## Problem statement
Check each line of the material for the string "cyan", and copy the lines that have it.

## The records

*** Block opens ***

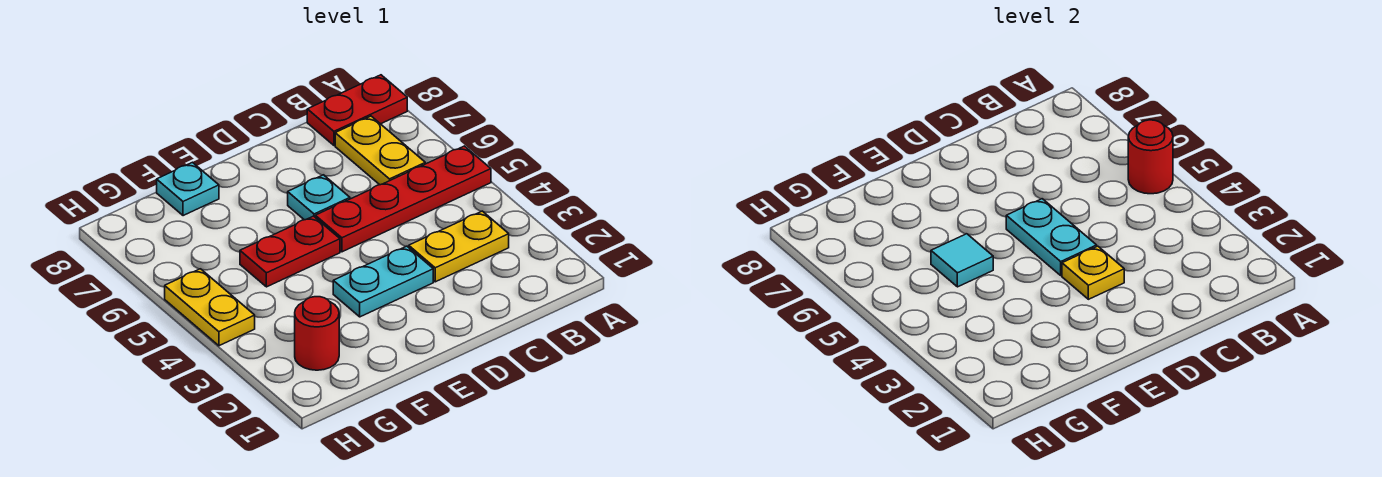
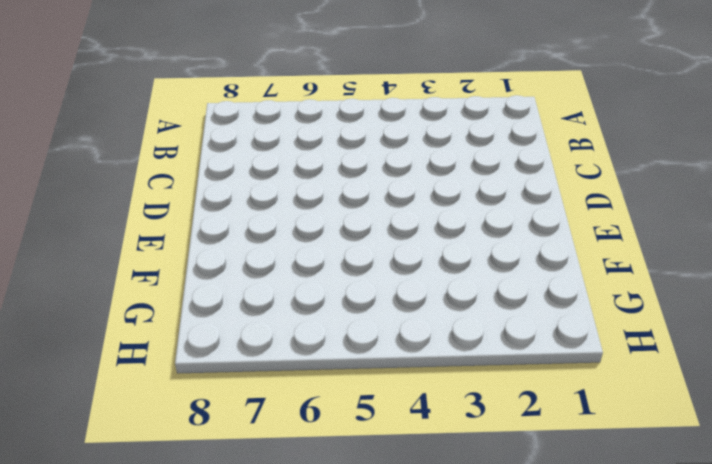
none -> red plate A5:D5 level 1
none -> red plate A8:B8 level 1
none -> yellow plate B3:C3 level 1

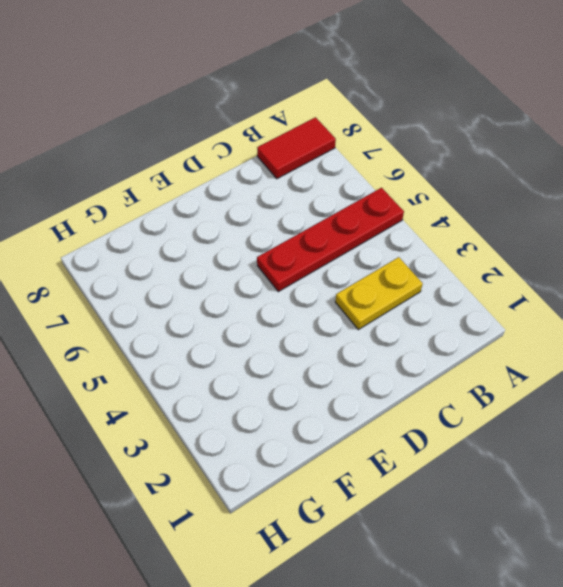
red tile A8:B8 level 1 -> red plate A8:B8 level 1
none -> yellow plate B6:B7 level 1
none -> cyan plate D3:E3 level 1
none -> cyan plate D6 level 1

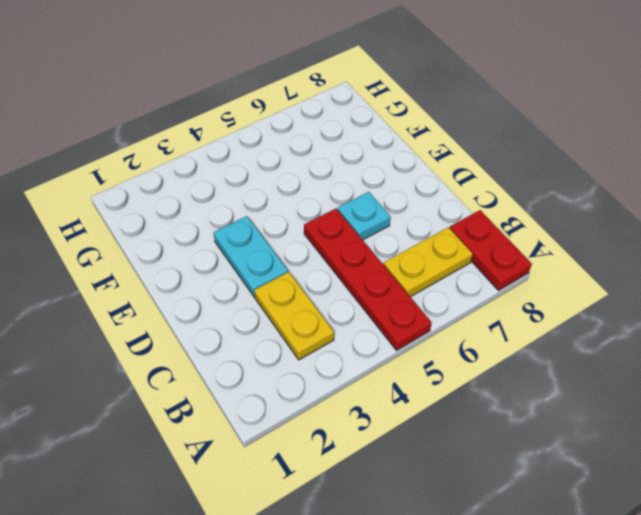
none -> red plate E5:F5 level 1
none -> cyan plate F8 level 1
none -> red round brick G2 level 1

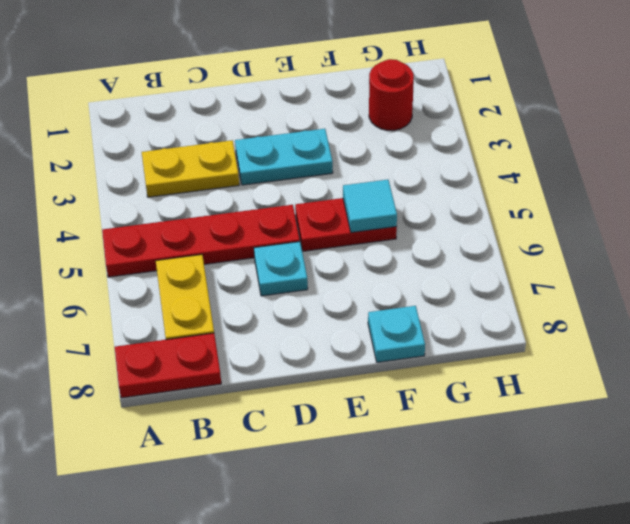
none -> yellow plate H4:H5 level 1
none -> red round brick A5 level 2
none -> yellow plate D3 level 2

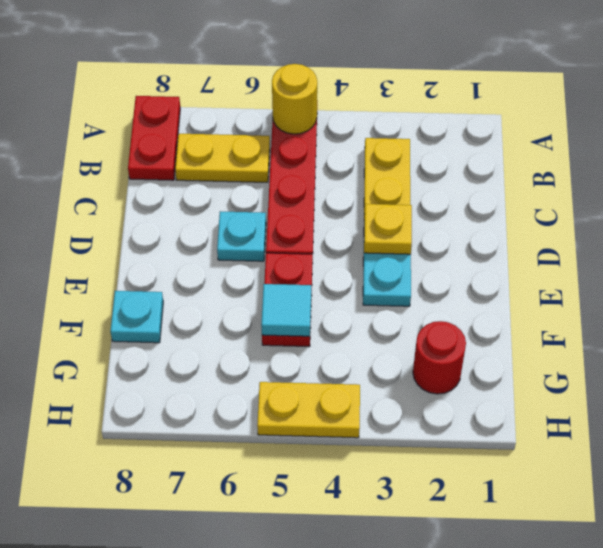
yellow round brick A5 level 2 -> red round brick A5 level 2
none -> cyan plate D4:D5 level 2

*** Block closes ***

## Answer area
none -> cyan plate D3:E3 level 1
none -> cyan plate D6 level 1
none -> cyan plate F8 level 1
none -> cyan plate D4:D5 level 2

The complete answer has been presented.